Task prompt
Below are some records. Return exactly the lines from the one containing "cyan square: (236, 149) -> (335, 237), moved" through the one containing "pink trapezoid: (294, 525)", both included, and only those.

════

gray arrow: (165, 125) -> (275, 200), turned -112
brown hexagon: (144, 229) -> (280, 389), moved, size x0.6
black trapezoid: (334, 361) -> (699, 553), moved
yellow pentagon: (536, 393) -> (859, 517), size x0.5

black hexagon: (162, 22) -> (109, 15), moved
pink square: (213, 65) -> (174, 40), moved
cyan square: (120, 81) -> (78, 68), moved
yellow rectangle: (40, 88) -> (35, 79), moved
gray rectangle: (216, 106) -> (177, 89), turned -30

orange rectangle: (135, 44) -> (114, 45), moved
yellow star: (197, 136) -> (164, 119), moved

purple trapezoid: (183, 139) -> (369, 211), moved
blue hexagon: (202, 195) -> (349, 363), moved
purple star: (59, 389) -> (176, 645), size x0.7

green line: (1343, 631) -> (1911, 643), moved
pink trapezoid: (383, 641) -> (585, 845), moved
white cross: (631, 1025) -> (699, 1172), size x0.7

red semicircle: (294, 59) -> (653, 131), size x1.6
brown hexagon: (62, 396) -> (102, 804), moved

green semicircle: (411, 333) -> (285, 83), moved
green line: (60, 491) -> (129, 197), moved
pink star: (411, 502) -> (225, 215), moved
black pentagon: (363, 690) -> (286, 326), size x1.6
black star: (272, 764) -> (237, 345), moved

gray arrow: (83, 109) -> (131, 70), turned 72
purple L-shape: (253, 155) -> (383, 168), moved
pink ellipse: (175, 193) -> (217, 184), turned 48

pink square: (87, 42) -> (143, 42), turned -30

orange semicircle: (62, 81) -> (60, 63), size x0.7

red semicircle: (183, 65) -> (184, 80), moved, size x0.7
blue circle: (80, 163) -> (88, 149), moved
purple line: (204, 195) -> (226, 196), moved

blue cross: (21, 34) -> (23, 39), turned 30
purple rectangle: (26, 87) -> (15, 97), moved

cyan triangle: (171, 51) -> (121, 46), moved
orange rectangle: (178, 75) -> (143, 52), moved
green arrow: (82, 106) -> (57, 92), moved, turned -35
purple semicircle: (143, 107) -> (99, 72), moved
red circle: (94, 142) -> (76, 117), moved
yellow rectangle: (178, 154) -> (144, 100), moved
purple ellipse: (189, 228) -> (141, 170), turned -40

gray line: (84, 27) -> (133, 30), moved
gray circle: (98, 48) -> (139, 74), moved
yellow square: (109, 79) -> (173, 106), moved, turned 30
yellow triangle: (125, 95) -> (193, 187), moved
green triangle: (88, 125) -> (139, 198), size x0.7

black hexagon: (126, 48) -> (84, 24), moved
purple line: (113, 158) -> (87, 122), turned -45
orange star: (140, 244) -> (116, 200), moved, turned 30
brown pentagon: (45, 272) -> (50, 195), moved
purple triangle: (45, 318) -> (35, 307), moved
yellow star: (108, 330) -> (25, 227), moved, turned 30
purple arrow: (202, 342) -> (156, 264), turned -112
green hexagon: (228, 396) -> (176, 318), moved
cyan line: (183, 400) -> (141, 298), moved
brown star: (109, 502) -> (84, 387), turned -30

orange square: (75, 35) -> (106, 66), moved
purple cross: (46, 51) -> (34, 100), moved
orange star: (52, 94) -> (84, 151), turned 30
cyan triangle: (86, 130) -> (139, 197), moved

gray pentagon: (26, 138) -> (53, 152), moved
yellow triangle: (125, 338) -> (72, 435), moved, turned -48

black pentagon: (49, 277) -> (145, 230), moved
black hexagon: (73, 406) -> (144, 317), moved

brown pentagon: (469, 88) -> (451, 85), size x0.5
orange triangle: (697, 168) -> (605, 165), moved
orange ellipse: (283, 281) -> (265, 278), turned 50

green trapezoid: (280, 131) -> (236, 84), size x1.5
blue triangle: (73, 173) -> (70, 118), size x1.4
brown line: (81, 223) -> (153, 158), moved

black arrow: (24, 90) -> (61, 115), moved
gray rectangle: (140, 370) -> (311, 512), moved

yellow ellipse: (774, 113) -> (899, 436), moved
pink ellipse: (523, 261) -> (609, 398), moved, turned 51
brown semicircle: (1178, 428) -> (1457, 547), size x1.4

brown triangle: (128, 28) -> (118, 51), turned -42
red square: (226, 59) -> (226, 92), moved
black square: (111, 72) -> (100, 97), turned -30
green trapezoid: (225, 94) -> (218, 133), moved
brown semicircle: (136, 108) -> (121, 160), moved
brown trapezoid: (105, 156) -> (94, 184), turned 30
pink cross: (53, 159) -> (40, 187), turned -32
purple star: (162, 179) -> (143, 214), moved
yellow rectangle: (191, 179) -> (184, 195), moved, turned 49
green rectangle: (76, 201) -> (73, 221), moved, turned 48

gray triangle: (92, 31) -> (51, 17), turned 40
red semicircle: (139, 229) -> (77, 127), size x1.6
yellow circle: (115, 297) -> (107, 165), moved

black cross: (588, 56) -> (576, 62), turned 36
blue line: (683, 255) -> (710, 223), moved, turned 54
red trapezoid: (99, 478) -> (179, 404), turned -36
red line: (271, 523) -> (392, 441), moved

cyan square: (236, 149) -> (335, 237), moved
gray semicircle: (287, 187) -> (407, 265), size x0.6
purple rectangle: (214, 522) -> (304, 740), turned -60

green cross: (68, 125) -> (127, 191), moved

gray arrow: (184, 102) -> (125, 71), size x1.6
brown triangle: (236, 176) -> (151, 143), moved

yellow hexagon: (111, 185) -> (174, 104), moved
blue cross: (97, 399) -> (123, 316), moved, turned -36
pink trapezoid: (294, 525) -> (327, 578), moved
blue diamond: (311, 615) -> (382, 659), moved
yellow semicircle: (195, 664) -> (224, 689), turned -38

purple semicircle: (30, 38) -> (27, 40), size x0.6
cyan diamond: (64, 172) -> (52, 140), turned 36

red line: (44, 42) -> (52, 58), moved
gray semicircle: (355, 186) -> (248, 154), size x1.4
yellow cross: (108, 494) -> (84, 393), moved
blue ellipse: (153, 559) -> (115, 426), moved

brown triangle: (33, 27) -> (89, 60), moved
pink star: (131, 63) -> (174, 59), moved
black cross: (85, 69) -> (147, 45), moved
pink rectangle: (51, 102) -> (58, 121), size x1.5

════

Reply to the task
cyan square: (236, 149) -> (335, 237), moved
gray semicircle: (287, 187) -> (407, 265), size x0.6
purple rectangle: (214, 522) -> (304, 740), turned -60

green cross: (68, 125) -> (127, 191), moved

gray arrow: (184, 102) -> (125, 71), size x1.6
brown triangle: (236, 176) -> (151, 143), moved

yellow hexagon: (111, 185) -> (174, 104), moved
blue cross: (97, 399) -> (123, 316), moved, turned -36
pink trapezoid: (294, 525) -> (327, 578), moved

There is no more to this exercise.